● TASK REQUIREMENTS
Using the records below, repeat exactly the lines from the one holding "IMU pin INT: A1 -> A5" through the one holding "RTC pin SCL: A1 -> D5", both ends included, and no others.

====================

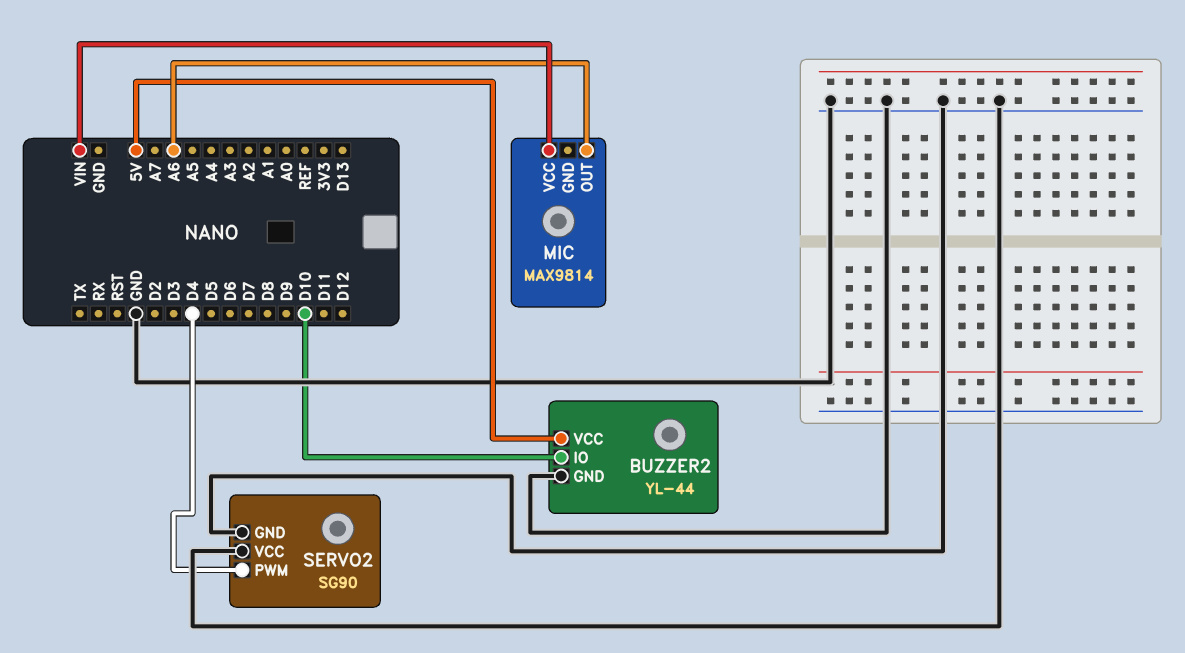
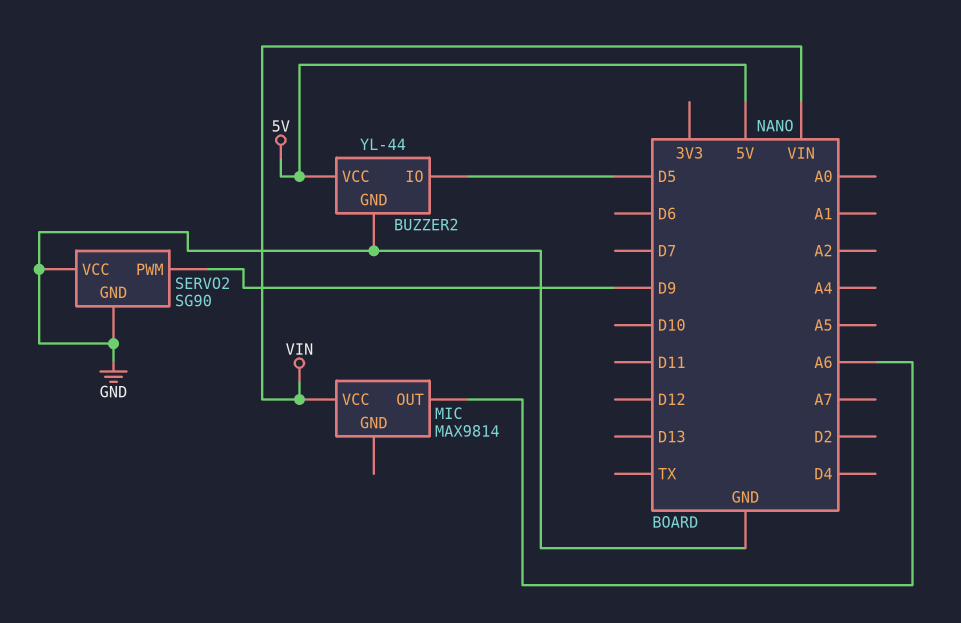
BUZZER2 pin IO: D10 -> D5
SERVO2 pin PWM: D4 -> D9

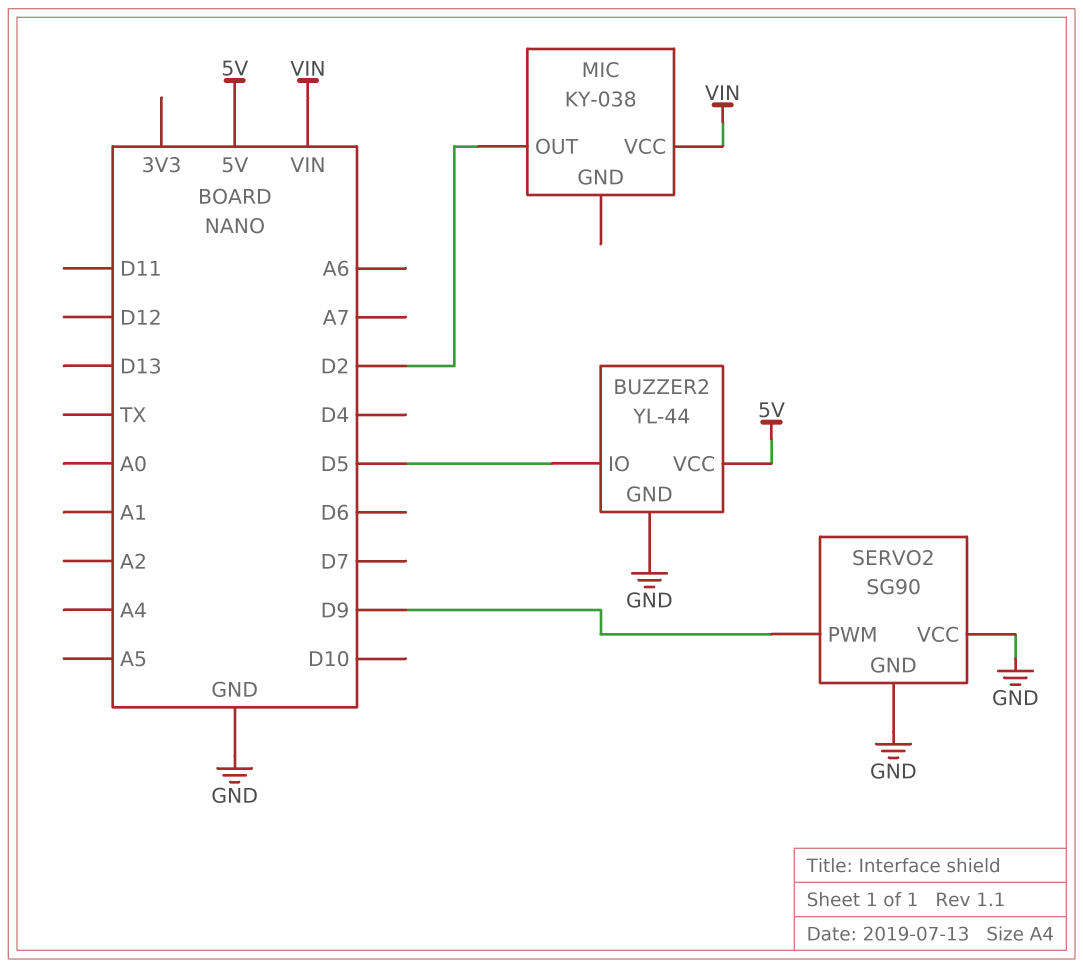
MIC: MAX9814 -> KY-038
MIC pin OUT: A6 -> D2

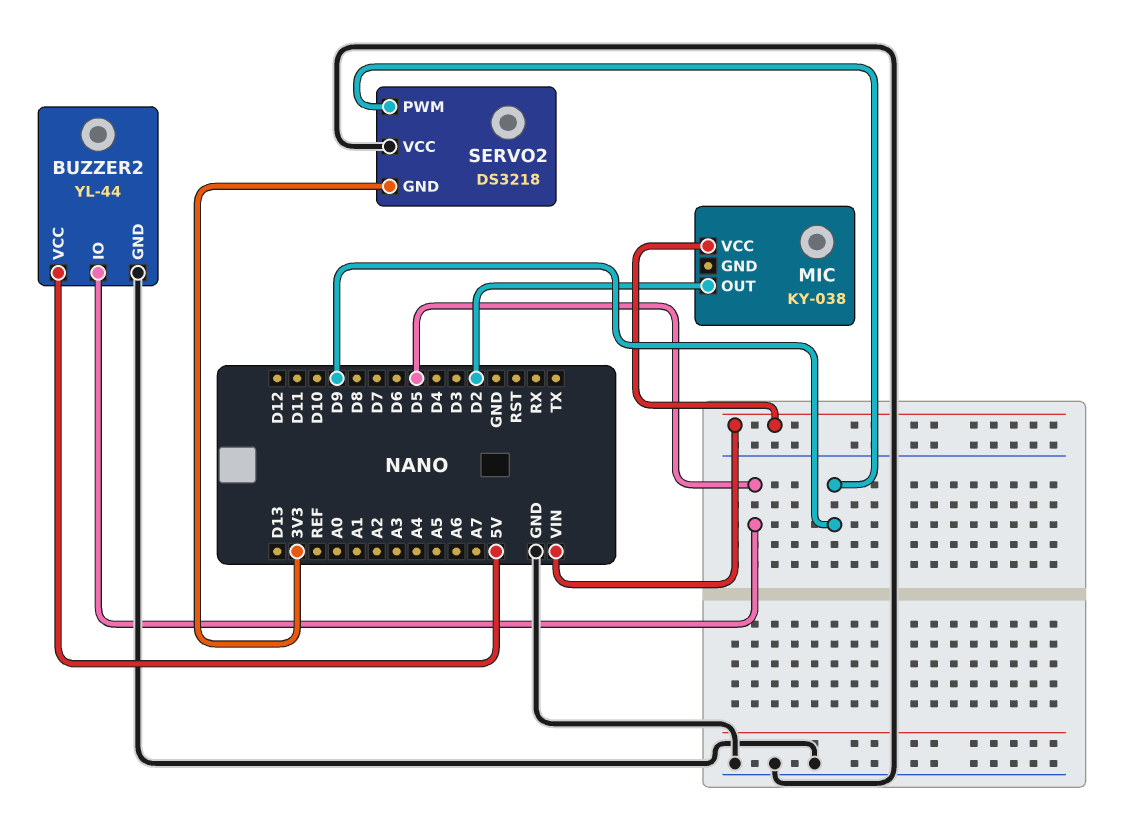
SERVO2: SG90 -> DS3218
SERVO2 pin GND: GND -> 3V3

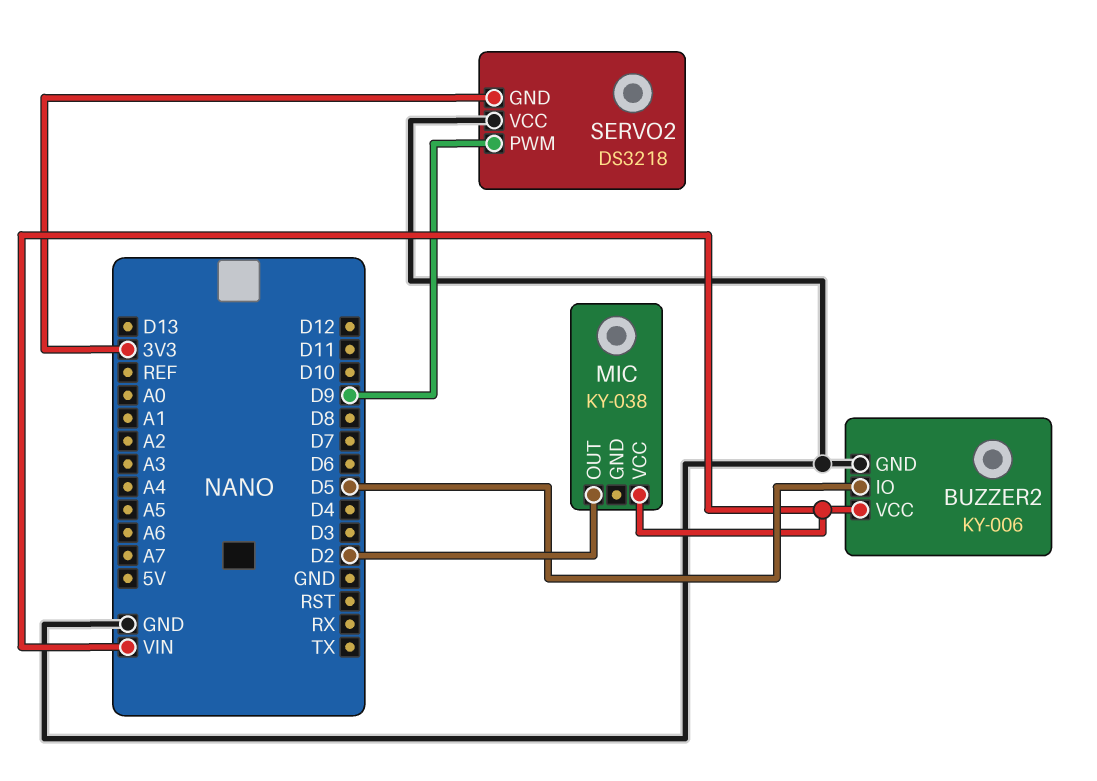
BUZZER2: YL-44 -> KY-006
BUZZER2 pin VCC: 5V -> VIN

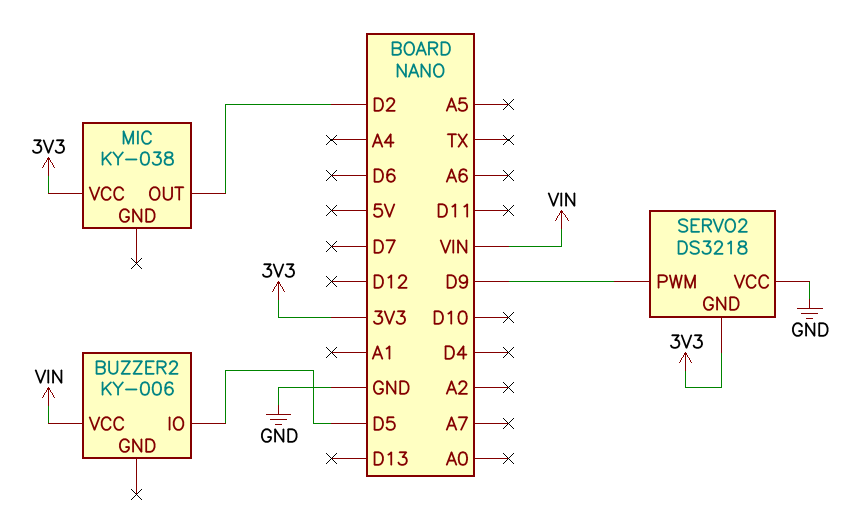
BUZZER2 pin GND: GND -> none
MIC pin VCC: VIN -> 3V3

====================

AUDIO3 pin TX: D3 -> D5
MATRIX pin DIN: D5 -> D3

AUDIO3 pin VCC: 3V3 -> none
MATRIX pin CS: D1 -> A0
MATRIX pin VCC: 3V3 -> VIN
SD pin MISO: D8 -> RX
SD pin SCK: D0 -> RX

====================

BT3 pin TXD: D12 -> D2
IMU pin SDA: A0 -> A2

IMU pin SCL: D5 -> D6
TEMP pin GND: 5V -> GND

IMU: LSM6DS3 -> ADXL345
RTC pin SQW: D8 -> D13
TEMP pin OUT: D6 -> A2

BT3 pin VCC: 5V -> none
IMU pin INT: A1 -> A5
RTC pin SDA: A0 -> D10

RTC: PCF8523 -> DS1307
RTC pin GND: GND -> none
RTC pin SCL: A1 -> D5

====================

● RESULT BELOW
IMU pin INT: A1 -> A5
RTC pin SDA: A0 -> D10

RTC: PCF8523 -> DS1307
RTC pin GND: GND -> none
RTC pin SCL: A1 -> D5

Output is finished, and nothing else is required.